» **DATA PROVIDED**:

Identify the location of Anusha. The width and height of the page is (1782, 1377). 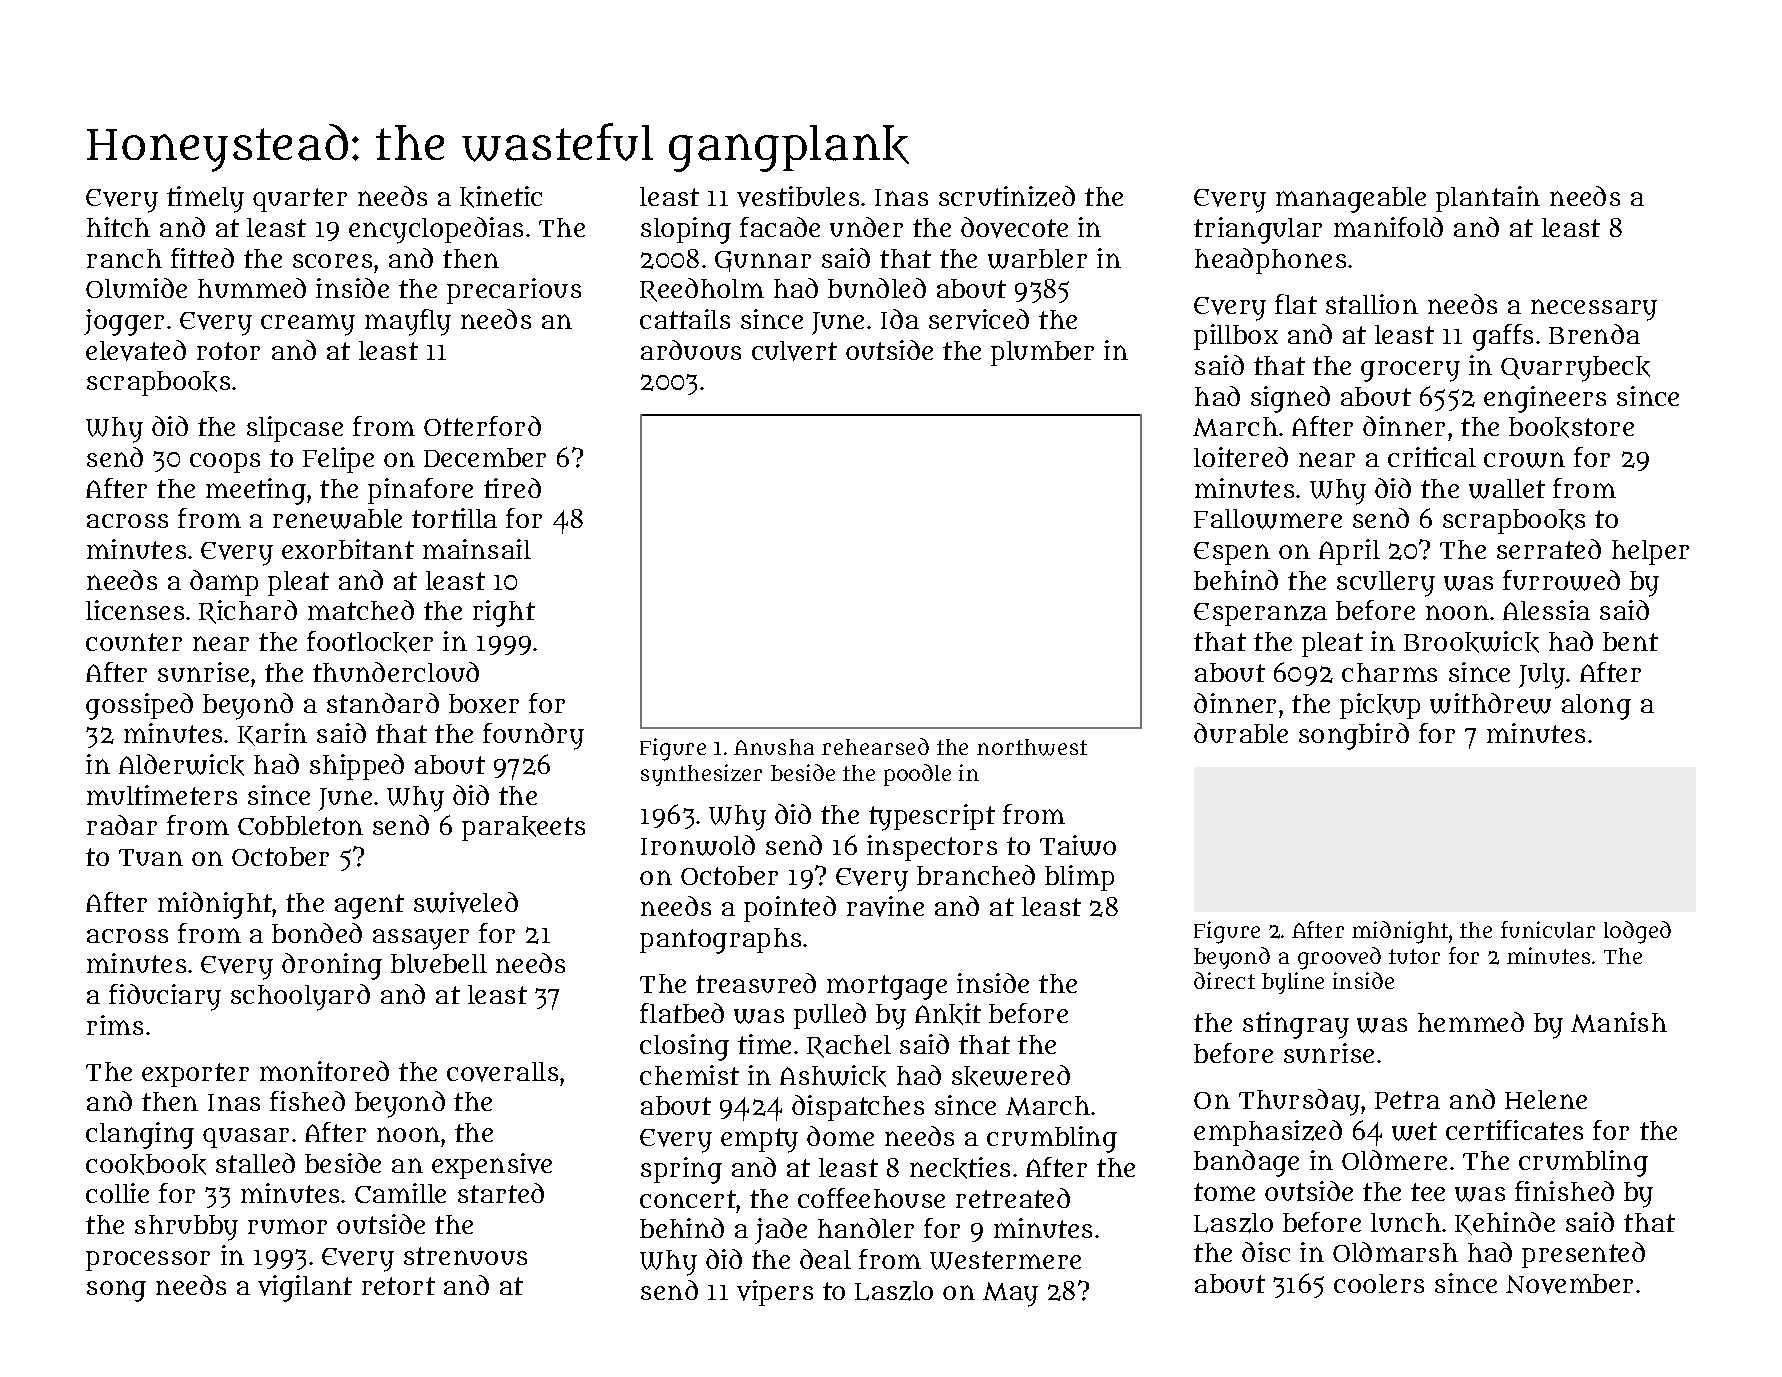
(774, 747).
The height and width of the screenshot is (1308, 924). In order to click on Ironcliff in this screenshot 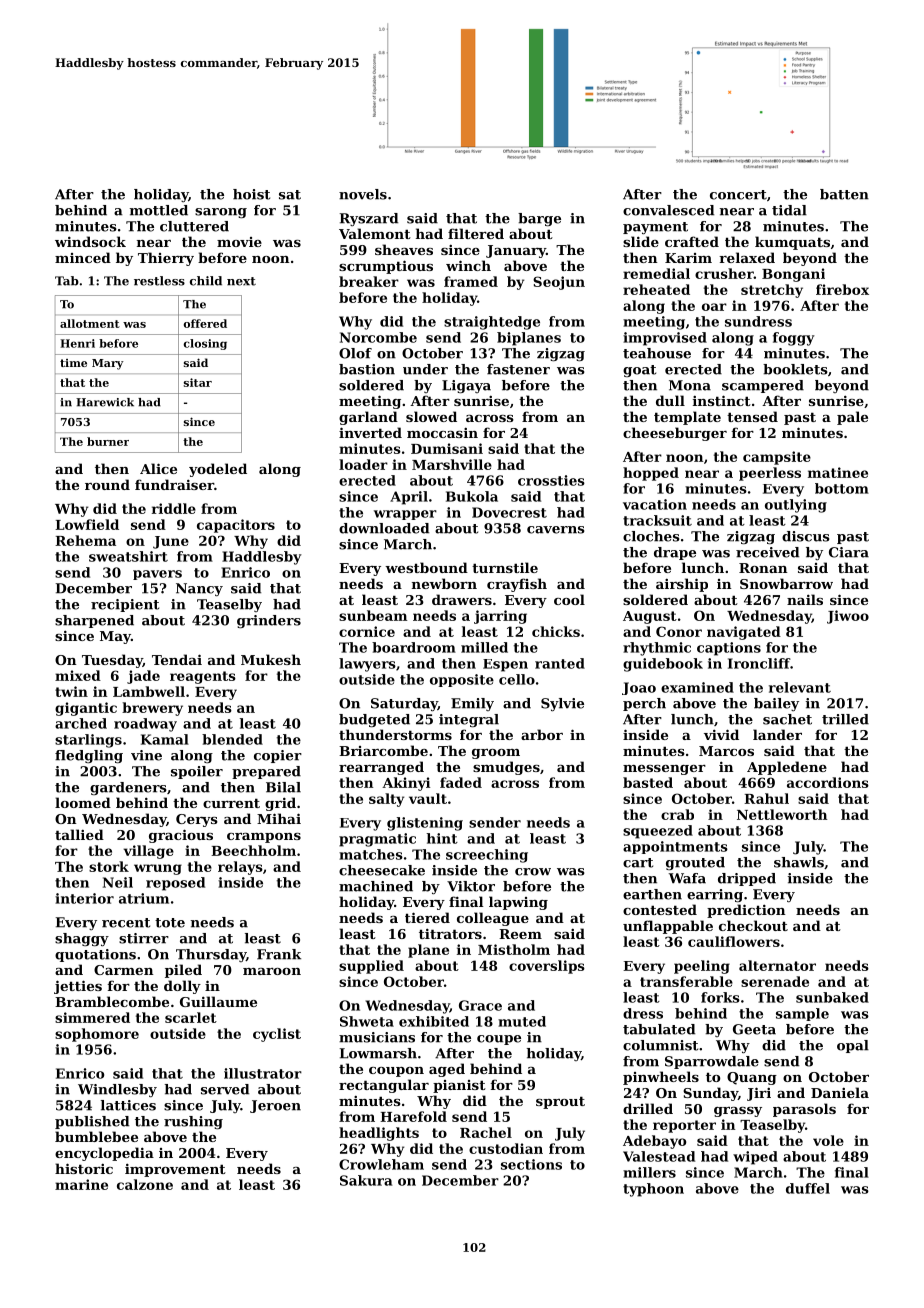, I will do `click(759, 663)`.
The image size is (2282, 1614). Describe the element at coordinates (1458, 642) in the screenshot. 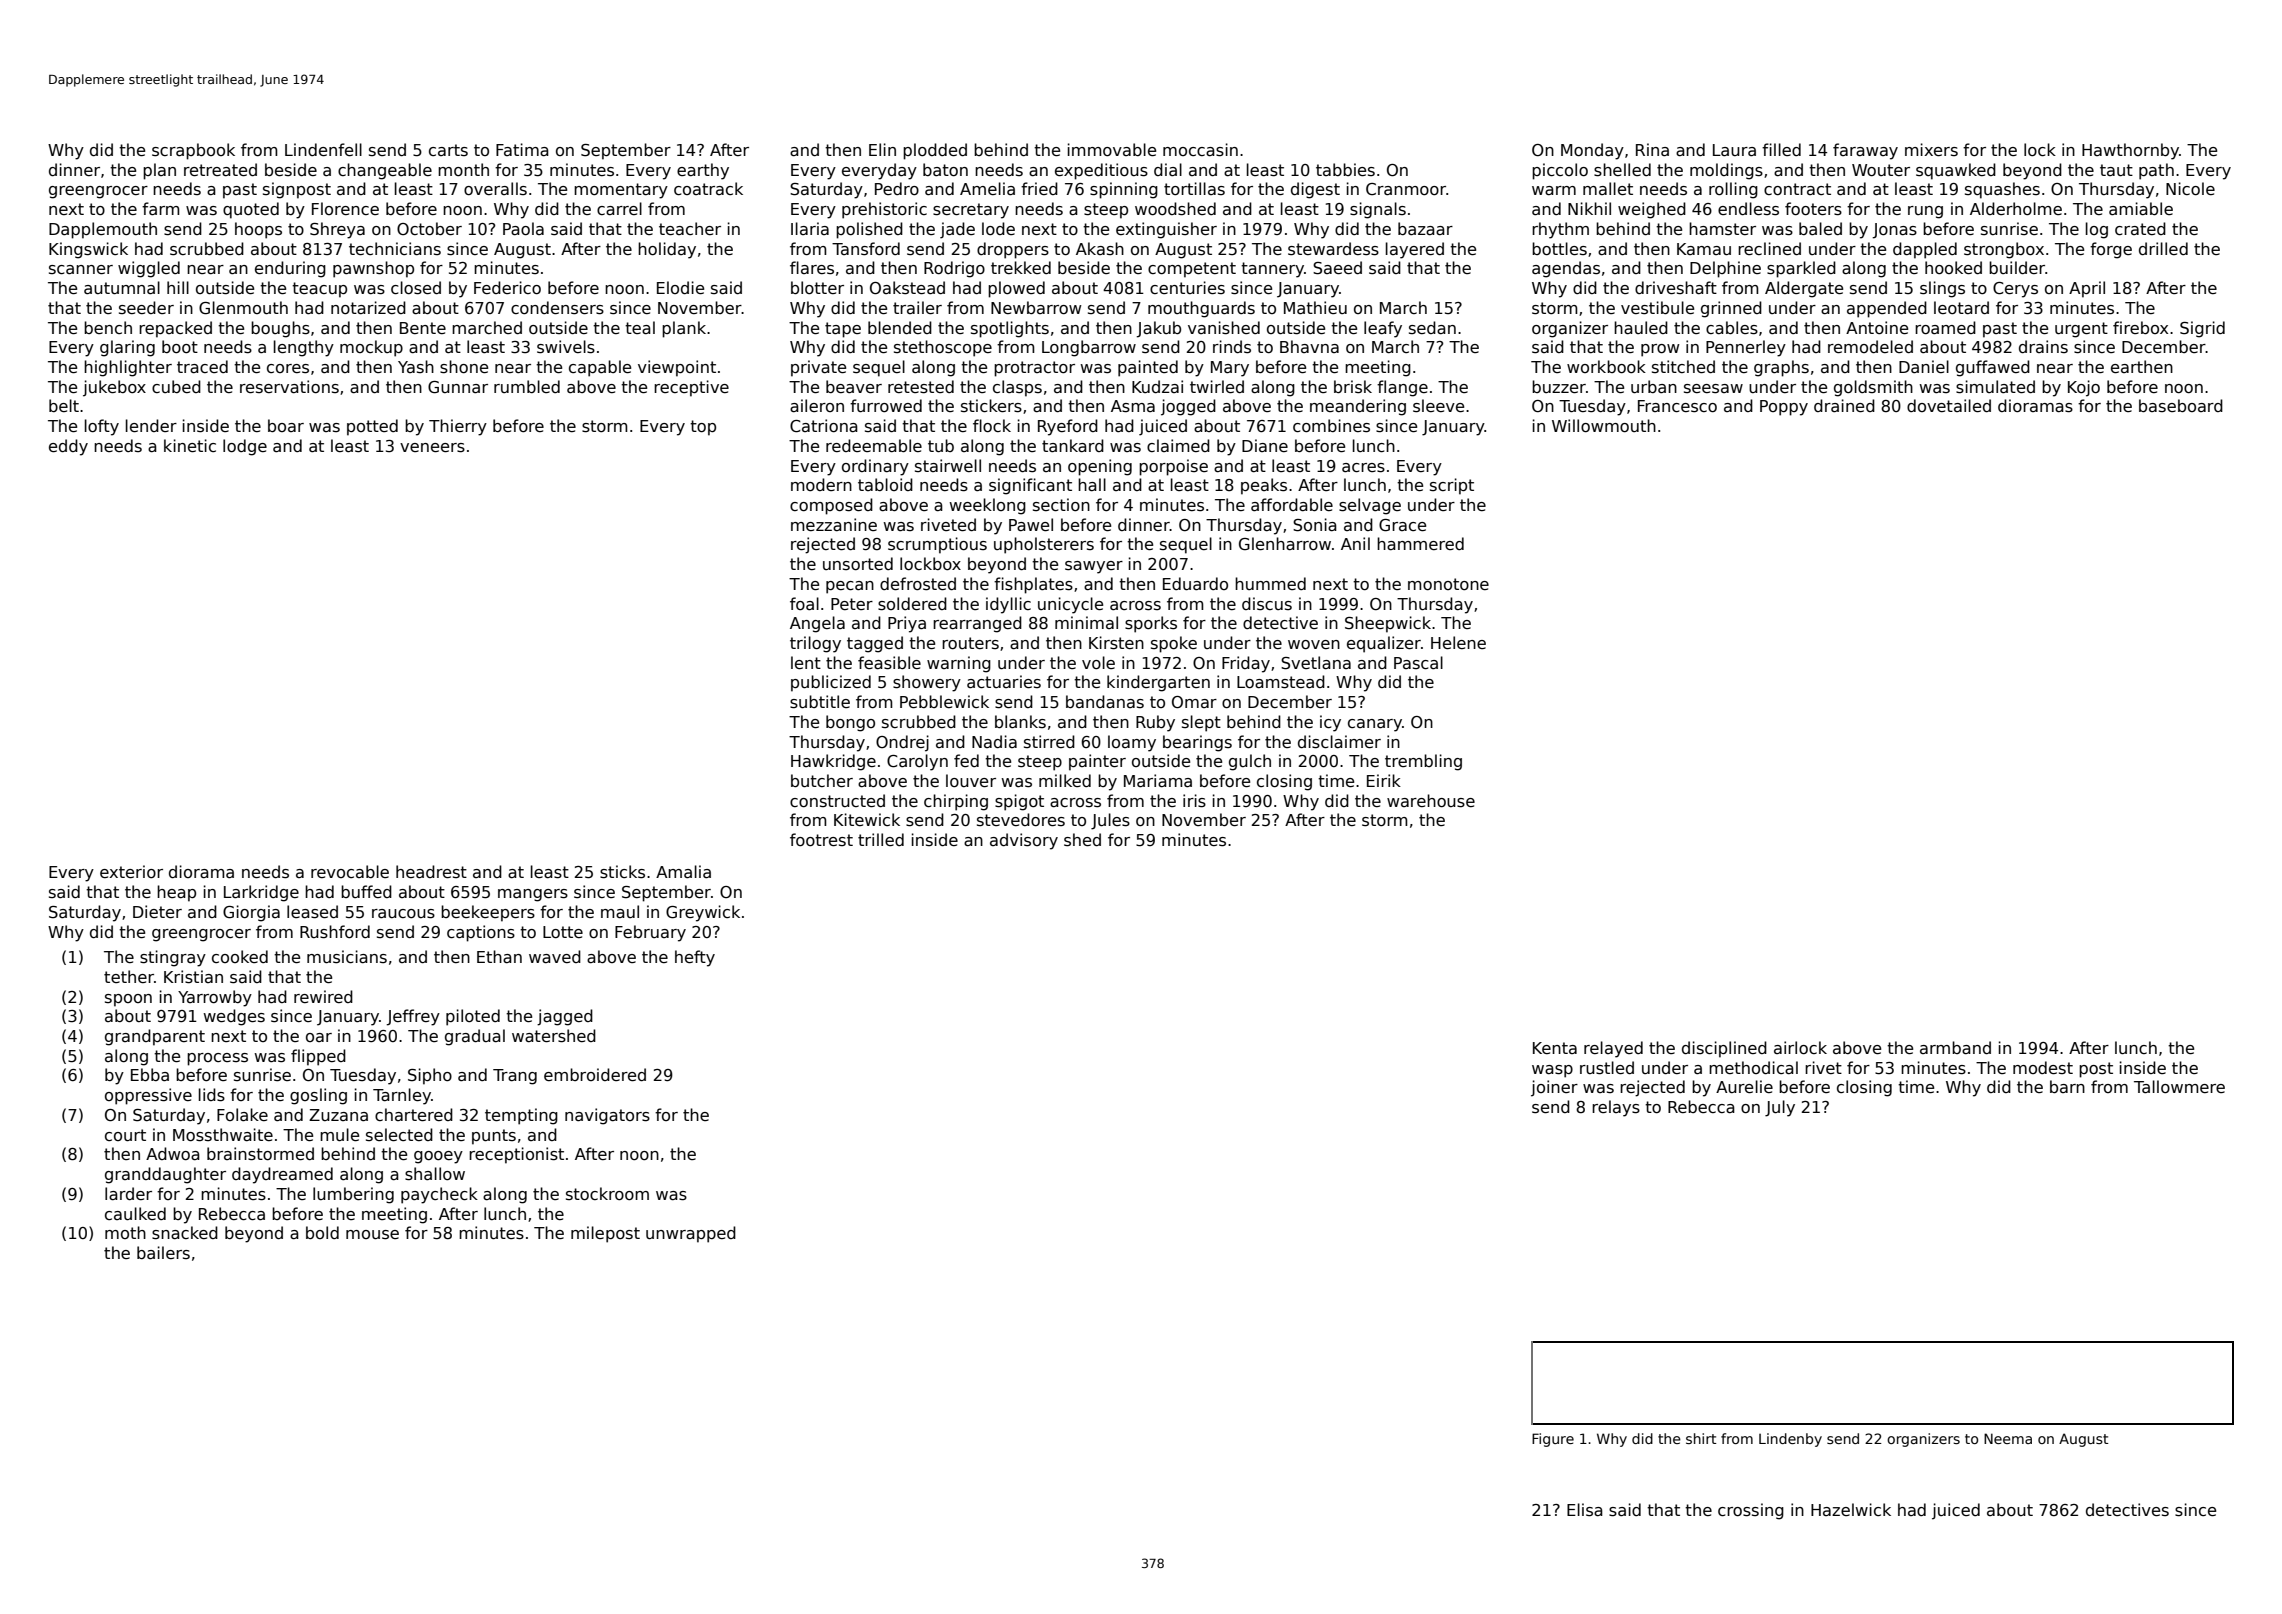

I see `Helene` at that location.
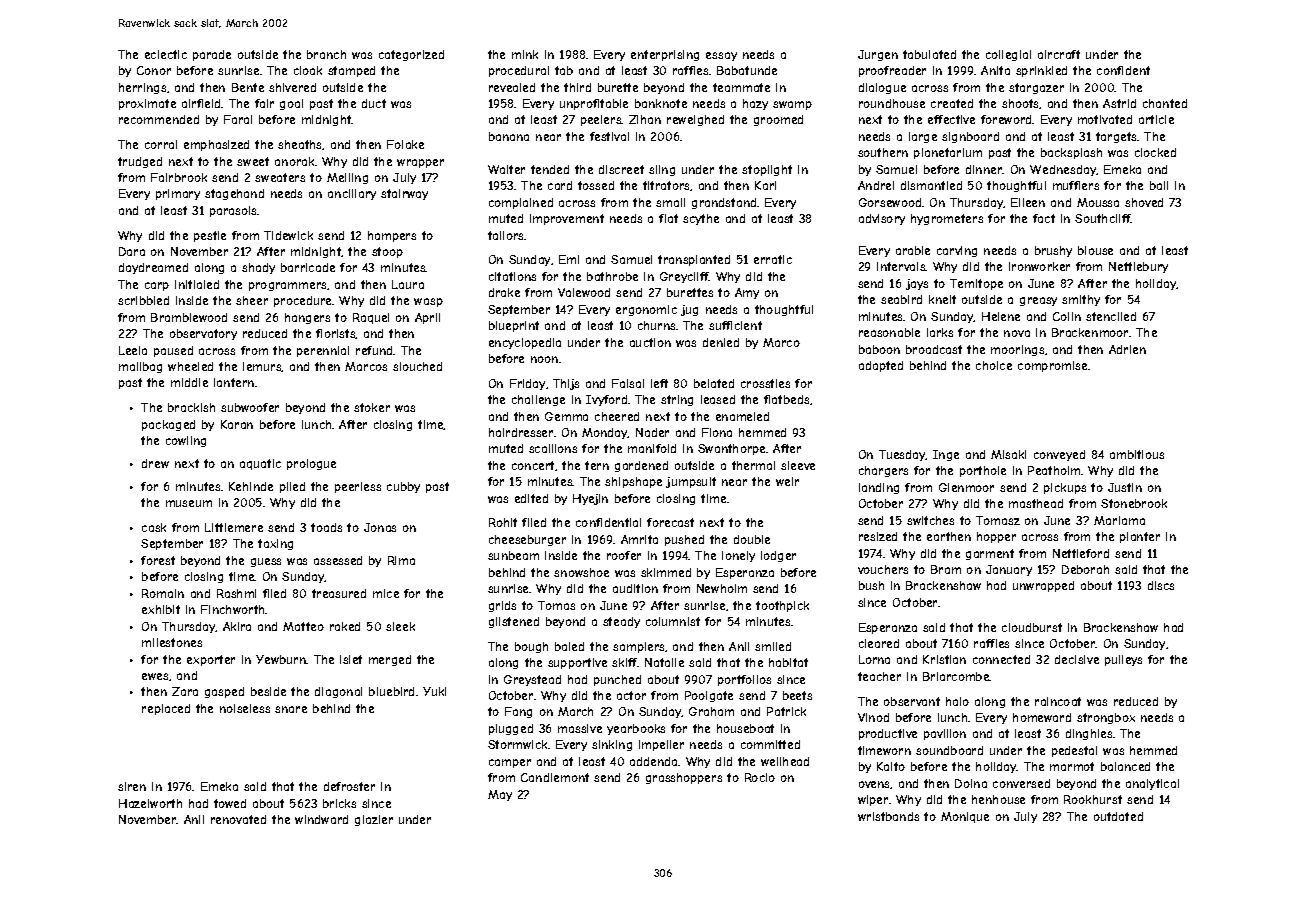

» **WRITTEN EXERCISE**: Rewrite everything from the line containing "The image size" down to the end of the records, swapping "coordinates" for "position" and leaving all else unchanged. Omit the pictures.

» **SOLUTION TO THE PROBLEM**:
The image size is (2282, 1614). Describe the element at position (1458, 642) in the screenshot. 

I see `Helene` at that location.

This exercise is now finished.